[What the task asks] Set down each line of the records once more, precisely, and omit the pictures.

[Geometric object motion data]
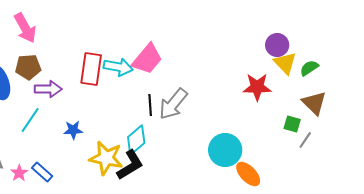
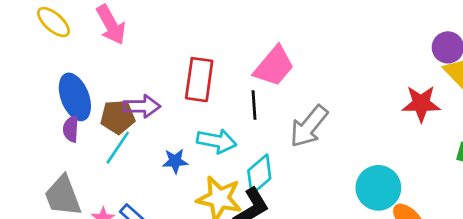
brown pentagon: (28, 67) -> (118, 117), moved
cyan arrow: (118, 67) -> (217, 141), moved
black line: (150, 105) -> (254, 105), moved

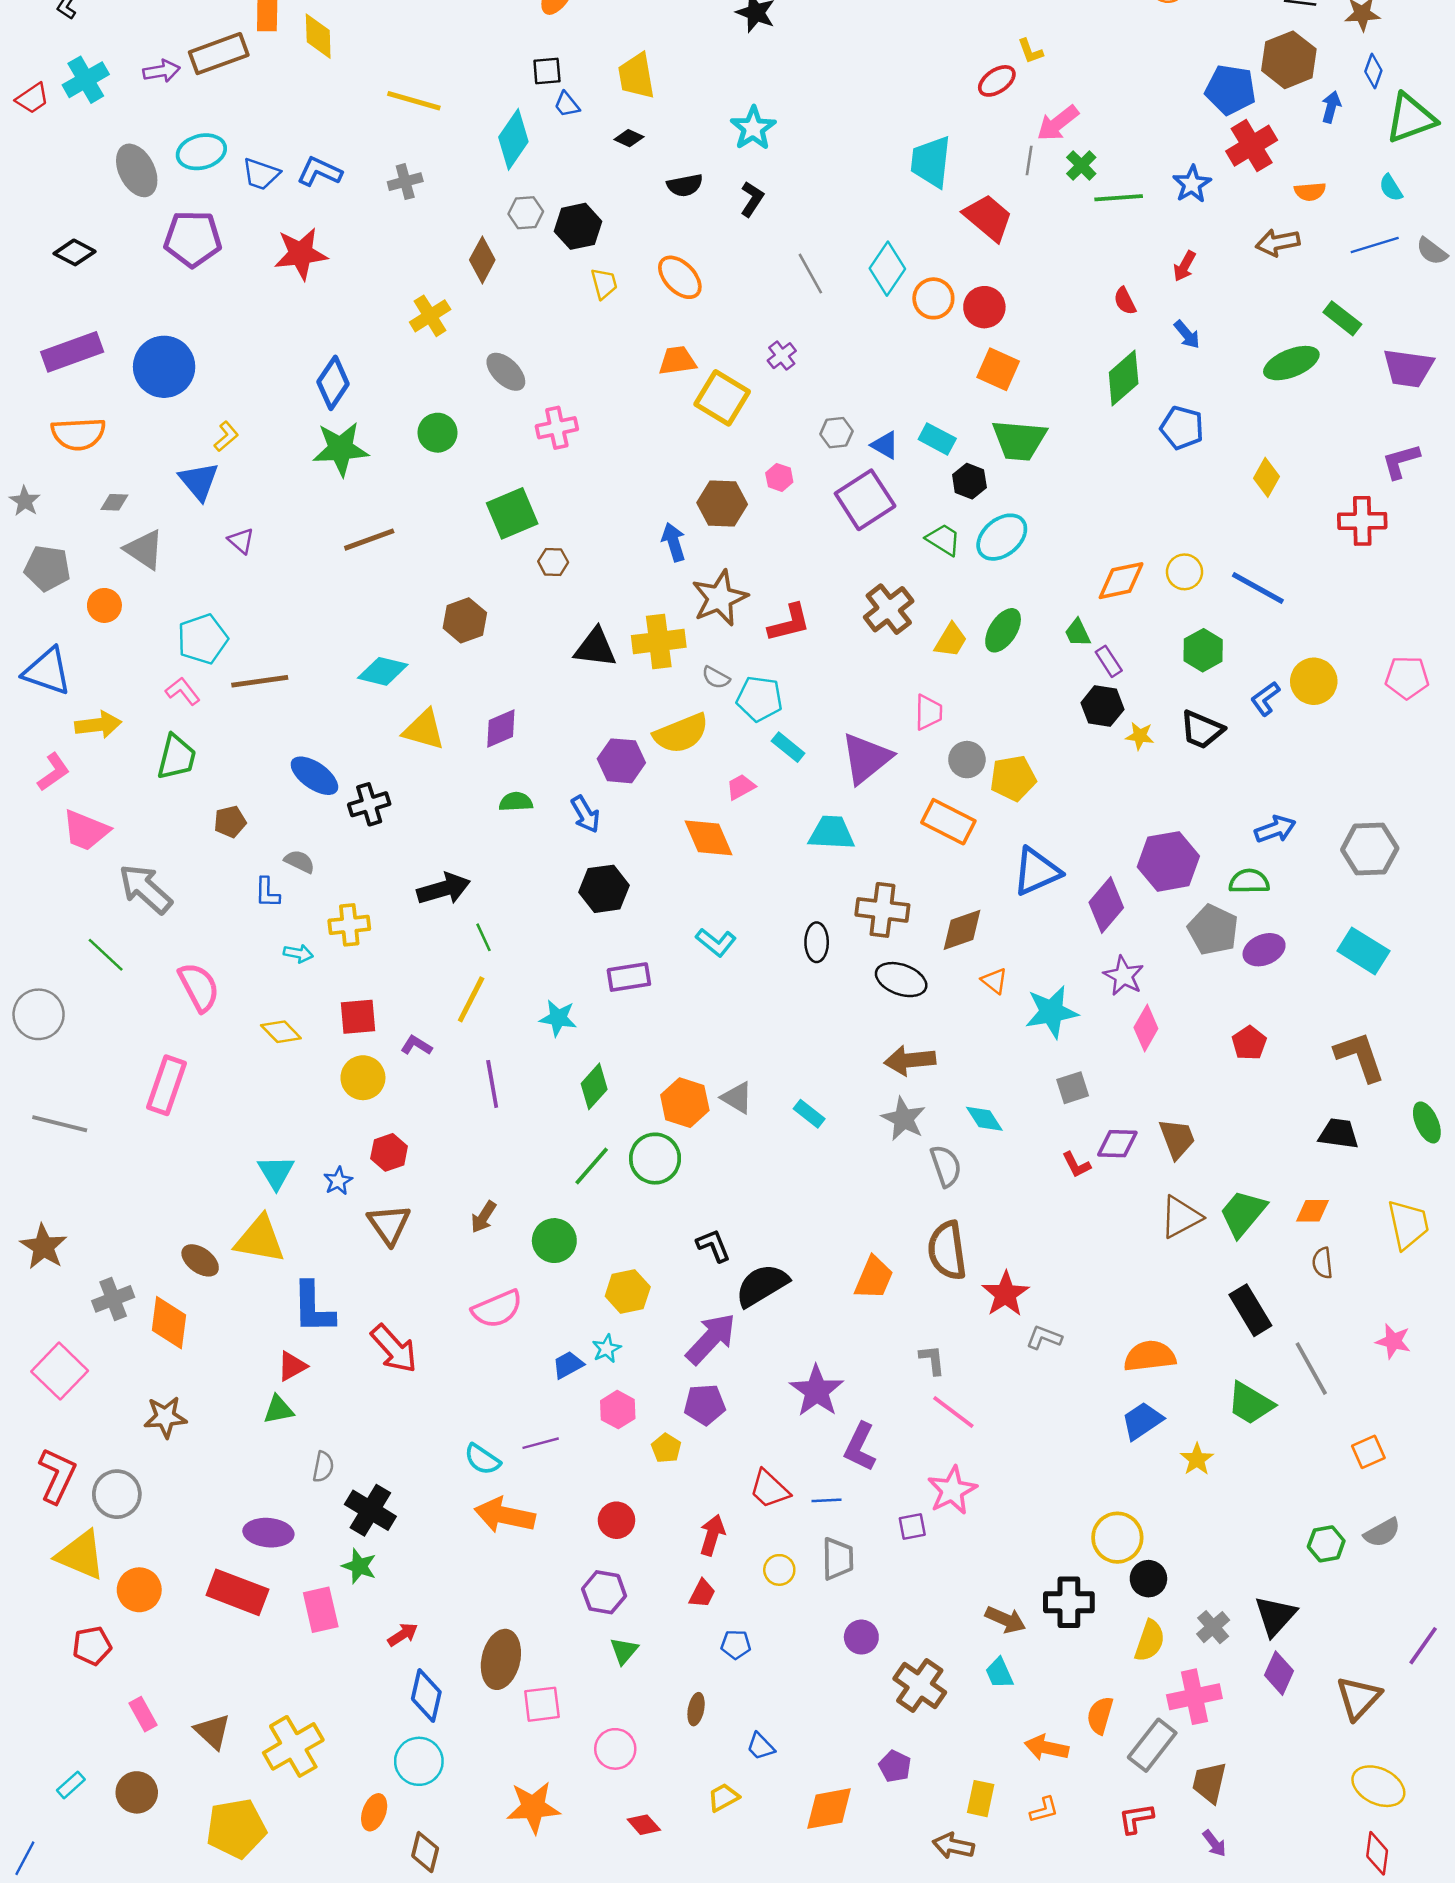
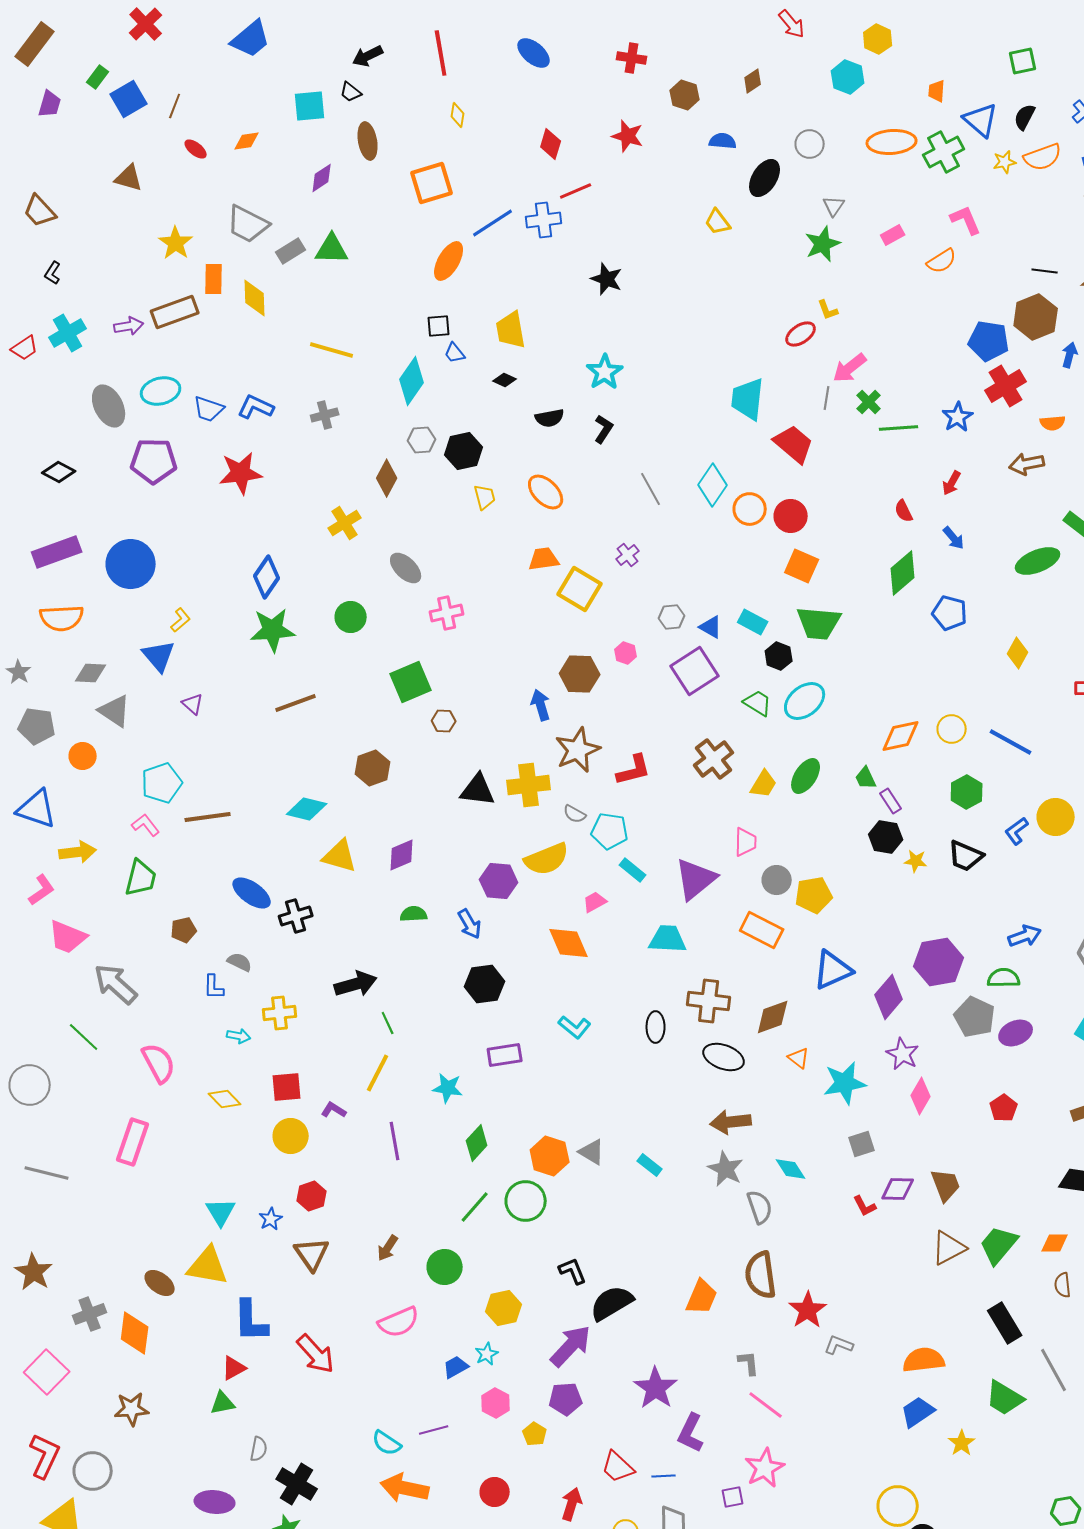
gray diamond: (114, 502) -> (91, 673), size x1.4

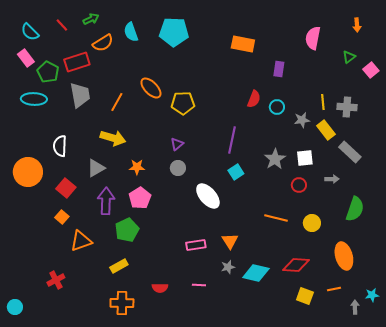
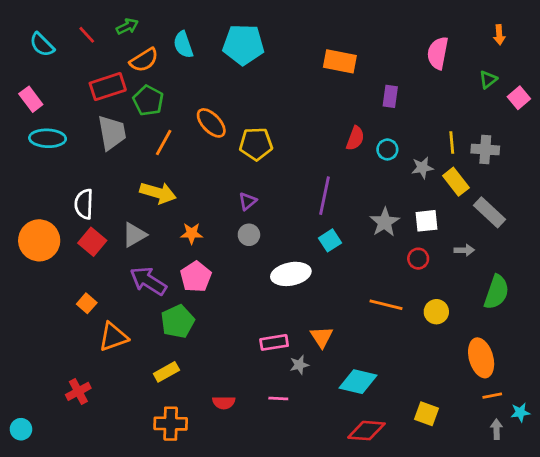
pink rectangle: (26, 58) -> (31, 99), moved
green pentagon: (48, 72) -> (148, 101), moved
red square: (66, 188) -> (92, 242), moved
white ellipse: (208, 196) -> (291, 274), turned -60
purple arrow: (106, 201) -> (148, 281), turned -60
red diamond: (296, 265) -> (366, 431), moved
gray star: (228, 267) -> (299, 365), moved
orange line: (334, 289) -> (492, 396), moved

[Exercise response]
brown pentagon: (28, 67) -> (118, 117), moved
cyan arrow: (118, 67) -> (217, 141), moved
black line: (150, 105) -> (254, 105), moved

gray diamond: (114, 502) -> (91, 673), size x1.4

pink rectangle: (26, 58) -> (31, 99), moved
green pentagon: (48, 72) -> (148, 101), moved
red square: (66, 188) -> (92, 242), moved
white ellipse: (208, 196) -> (291, 274), turned -60
purple arrow: (106, 201) -> (148, 281), turned -60
red diamond: (296, 265) -> (366, 431), moved
gray star: (228, 267) -> (299, 365), moved
orange line: (334, 289) -> (492, 396), moved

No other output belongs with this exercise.